This exercise calls for the line with "M203: motor 6V", the line with "R106: 82 (0V, G12) -> 220k (0V, G12)", and all lines between them in the material below, output exactly and with no other lines.

* * *

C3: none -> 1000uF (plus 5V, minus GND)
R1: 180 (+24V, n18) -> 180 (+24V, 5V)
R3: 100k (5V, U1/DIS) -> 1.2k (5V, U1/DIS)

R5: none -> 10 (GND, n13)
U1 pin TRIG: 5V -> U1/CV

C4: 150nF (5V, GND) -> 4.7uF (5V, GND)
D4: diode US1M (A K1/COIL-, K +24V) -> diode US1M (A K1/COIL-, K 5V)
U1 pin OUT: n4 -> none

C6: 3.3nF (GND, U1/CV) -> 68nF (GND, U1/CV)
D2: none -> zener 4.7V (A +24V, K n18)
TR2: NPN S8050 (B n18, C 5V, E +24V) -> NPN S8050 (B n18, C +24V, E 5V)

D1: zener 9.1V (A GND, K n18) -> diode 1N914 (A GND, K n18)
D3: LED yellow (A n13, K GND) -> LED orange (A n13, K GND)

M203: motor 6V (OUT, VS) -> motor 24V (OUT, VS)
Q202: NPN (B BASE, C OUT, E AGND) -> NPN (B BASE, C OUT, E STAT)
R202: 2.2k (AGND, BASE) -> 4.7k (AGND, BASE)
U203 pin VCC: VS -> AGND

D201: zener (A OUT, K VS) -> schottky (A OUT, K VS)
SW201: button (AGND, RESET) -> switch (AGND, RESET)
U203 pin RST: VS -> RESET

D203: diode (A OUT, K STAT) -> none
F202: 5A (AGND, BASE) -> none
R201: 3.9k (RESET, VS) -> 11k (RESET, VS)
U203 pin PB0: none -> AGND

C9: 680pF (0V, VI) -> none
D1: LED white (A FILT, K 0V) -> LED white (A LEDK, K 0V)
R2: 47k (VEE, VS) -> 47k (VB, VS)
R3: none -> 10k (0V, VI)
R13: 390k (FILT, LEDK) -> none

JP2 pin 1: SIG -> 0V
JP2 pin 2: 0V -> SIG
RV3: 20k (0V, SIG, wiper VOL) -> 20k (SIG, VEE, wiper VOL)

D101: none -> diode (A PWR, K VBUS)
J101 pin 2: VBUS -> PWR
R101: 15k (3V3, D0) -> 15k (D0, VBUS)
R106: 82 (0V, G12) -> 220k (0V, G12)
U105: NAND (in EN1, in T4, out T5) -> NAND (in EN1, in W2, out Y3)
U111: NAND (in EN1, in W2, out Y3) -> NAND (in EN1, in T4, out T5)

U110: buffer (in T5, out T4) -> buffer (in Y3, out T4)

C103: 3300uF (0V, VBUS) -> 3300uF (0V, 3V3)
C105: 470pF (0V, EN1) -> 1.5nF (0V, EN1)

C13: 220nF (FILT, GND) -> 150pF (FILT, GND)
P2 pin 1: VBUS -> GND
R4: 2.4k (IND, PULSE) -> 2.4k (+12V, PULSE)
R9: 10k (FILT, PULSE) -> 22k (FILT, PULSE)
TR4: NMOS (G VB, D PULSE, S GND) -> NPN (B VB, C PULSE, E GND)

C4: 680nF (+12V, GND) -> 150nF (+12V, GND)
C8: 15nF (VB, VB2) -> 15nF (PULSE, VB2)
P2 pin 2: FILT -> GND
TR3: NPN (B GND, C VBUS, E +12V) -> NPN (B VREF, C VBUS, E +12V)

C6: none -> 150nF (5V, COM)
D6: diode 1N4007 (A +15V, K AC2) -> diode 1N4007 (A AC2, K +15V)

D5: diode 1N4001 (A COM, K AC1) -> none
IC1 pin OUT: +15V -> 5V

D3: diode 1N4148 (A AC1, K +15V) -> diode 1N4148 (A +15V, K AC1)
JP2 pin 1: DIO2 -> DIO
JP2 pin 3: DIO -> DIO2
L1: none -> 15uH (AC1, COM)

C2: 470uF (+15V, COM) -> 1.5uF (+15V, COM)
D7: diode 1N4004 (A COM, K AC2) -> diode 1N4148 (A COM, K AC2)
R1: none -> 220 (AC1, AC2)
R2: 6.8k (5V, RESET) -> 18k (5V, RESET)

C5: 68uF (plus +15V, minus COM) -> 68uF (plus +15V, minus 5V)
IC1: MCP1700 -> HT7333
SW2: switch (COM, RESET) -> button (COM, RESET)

* * *

• [EXERCISE RESULT]:
M203: motor 6V (OUT, VS) -> motor 24V (OUT, VS)
Q202: NPN (B BASE, C OUT, E AGND) -> NPN (B BASE, C OUT, E STAT)
R202: 2.2k (AGND, BASE) -> 4.7k (AGND, BASE)
U203 pin VCC: VS -> AGND

D201: zener (A OUT, K VS) -> schottky (A OUT, K VS)
SW201: button (AGND, RESET) -> switch (AGND, RESET)
U203 pin RST: VS -> RESET

D203: diode (A OUT, K STAT) -> none
F202: 5A (AGND, BASE) -> none
R201: 3.9k (RESET, VS) -> 11k (RESET, VS)
U203 pin PB0: none -> AGND

C9: 680pF (0V, VI) -> none
D1: LED white (A FILT, K 0V) -> LED white (A LEDK, K 0V)
R2: 47k (VEE, VS) -> 47k (VB, VS)
R3: none -> 10k (0V, VI)
R13: 390k (FILT, LEDK) -> none

JP2 pin 1: SIG -> 0V
JP2 pin 2: 0V -> SIG
RV3: 20k (0V, SIG, wiper VOL) -> 20k (SIG, VEE, wiper VOL)

D101: none -> diode (A PWR, K VBUS)
J101 pin 2: VBUS -> PWR
R101: 15k (3V3, D0) -> 15k (D0, VBUS)
R106: 82 (0V, G12) -> 220k (0V, G12)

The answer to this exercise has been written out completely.